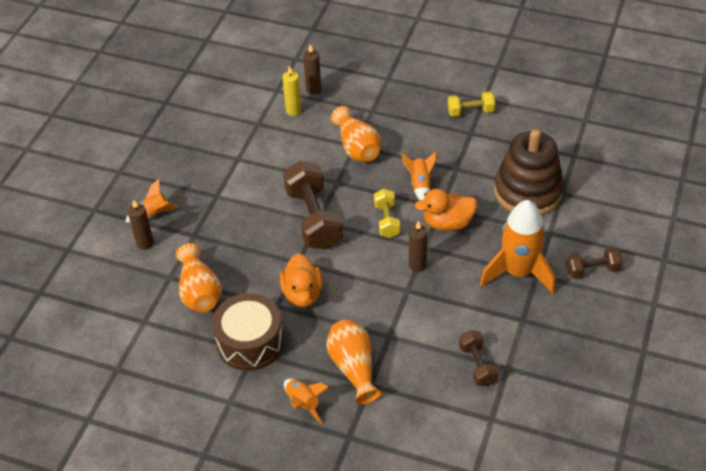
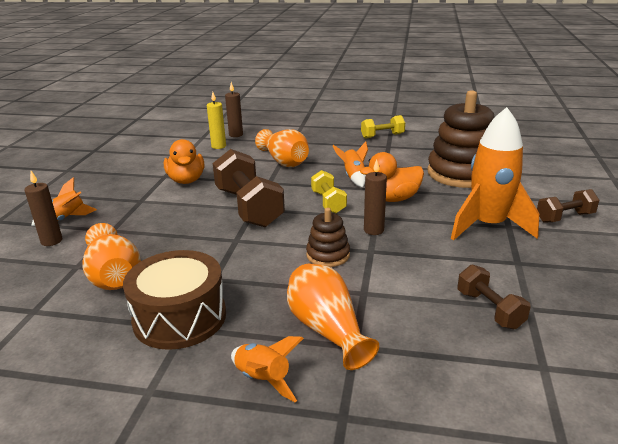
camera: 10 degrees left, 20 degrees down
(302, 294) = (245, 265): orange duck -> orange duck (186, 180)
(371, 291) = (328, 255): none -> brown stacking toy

**YOUR TASK:**
Copy the listing above exactly, minus the pictures.

**ANSWER BELOW:**
camera: 10 degrees left, 20 degrees down
(302, 294) = (245, 265): orange duck -> orange duck (186, 180)
(371, 291) = (328, 255): none -> brown stacking toy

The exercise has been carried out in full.